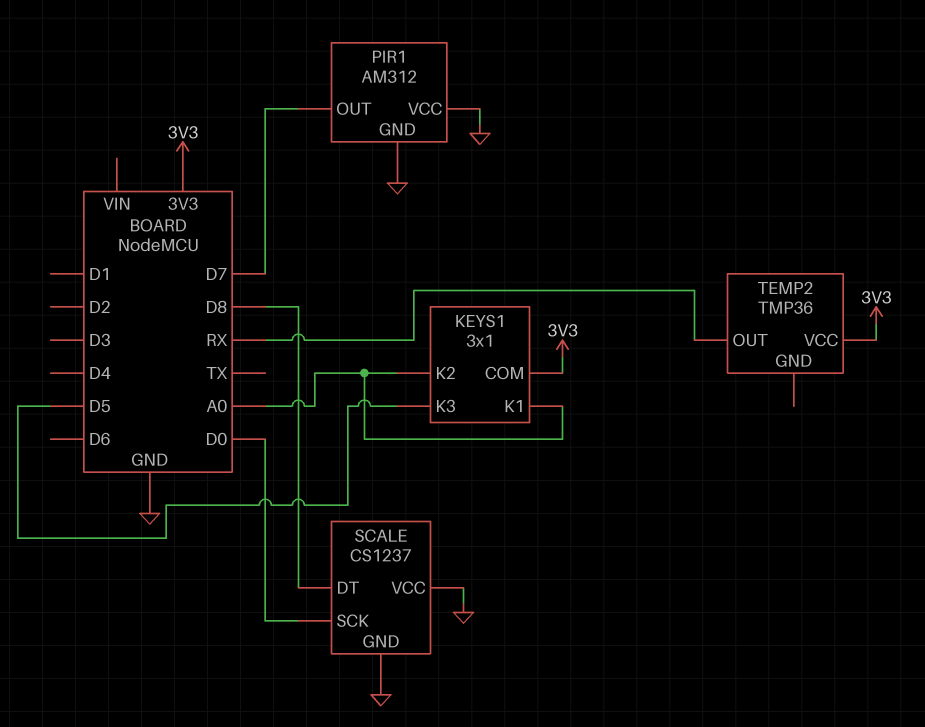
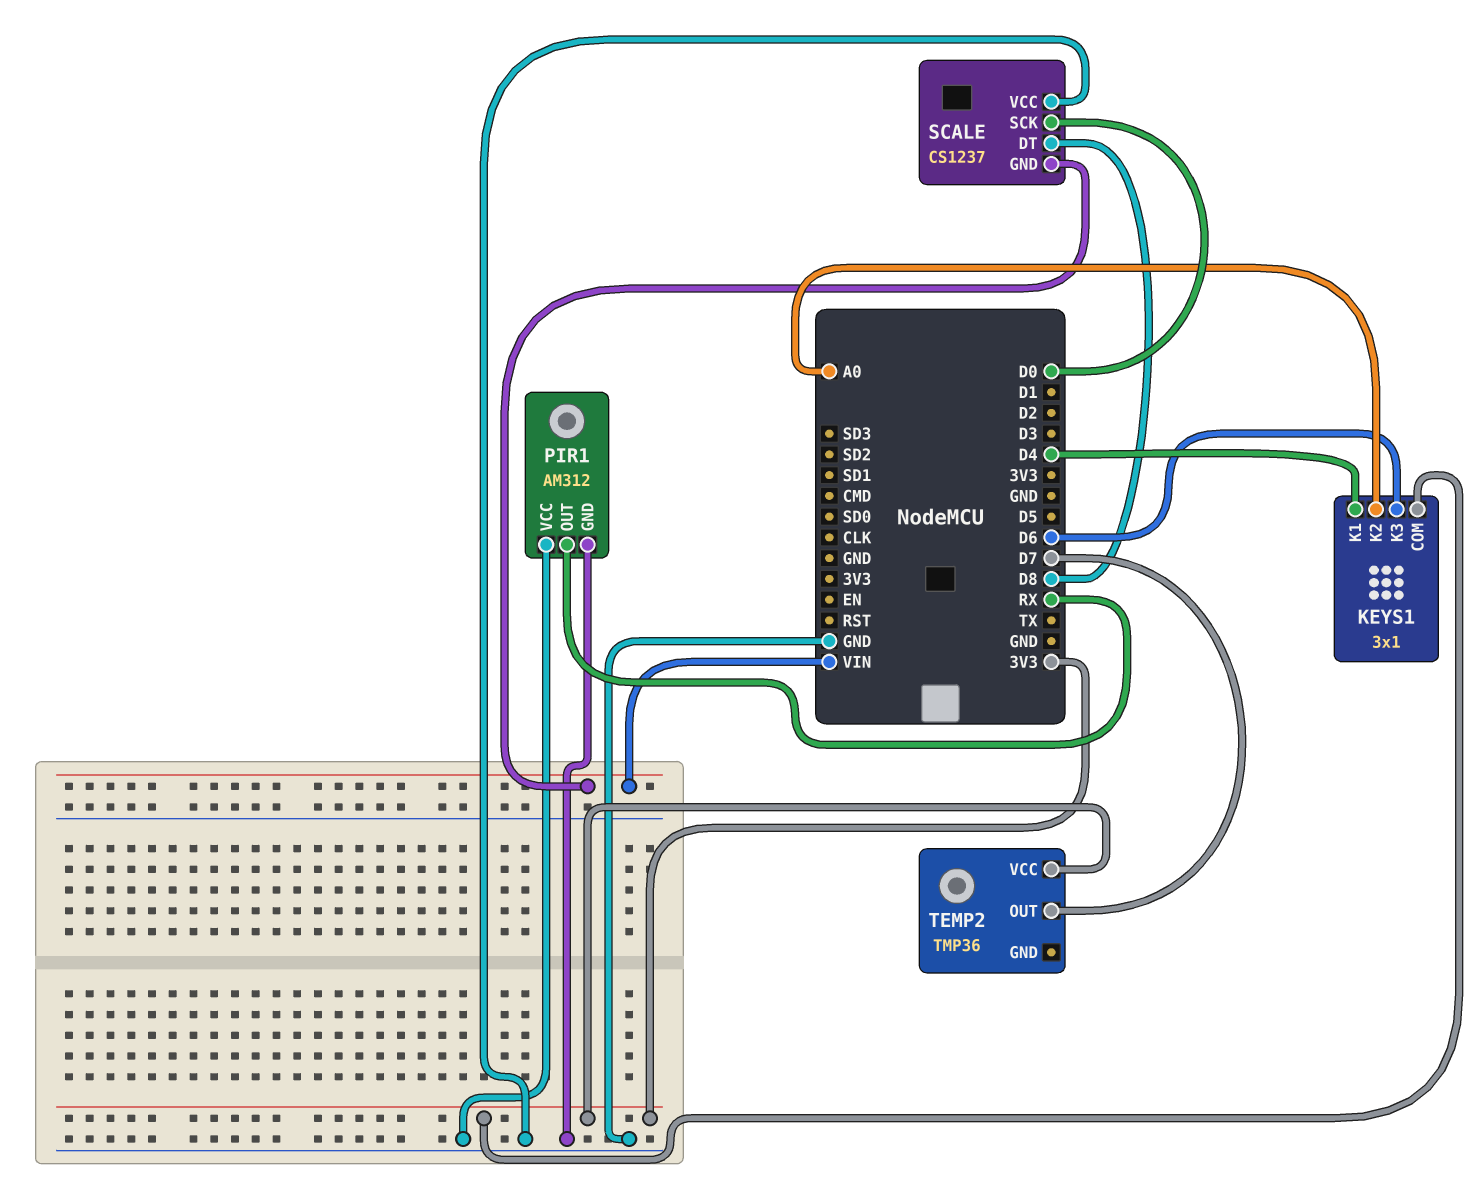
KEYS1 pin K1: A0 -> D4
KEYS1 pin K3: D5 -> D6
PIR1 pin OUT: D7 -> RX
SCALE pin GND: GND -> VIN
TEMP2 pin OUT: RX -> D7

Work to be completed:
I would like you to restate word for word the lines from the one with "KEYS1 pin K3: D5 -> D6" through the last line of the material above, and only those.

Solution to this exercise:
KEYS1 pin K3: D5 -> D6
PIR1 pin OUT: D7 -> RX
SCALE pin GND: GND -> VIN
TEMP2 pin OUT: RX -> D7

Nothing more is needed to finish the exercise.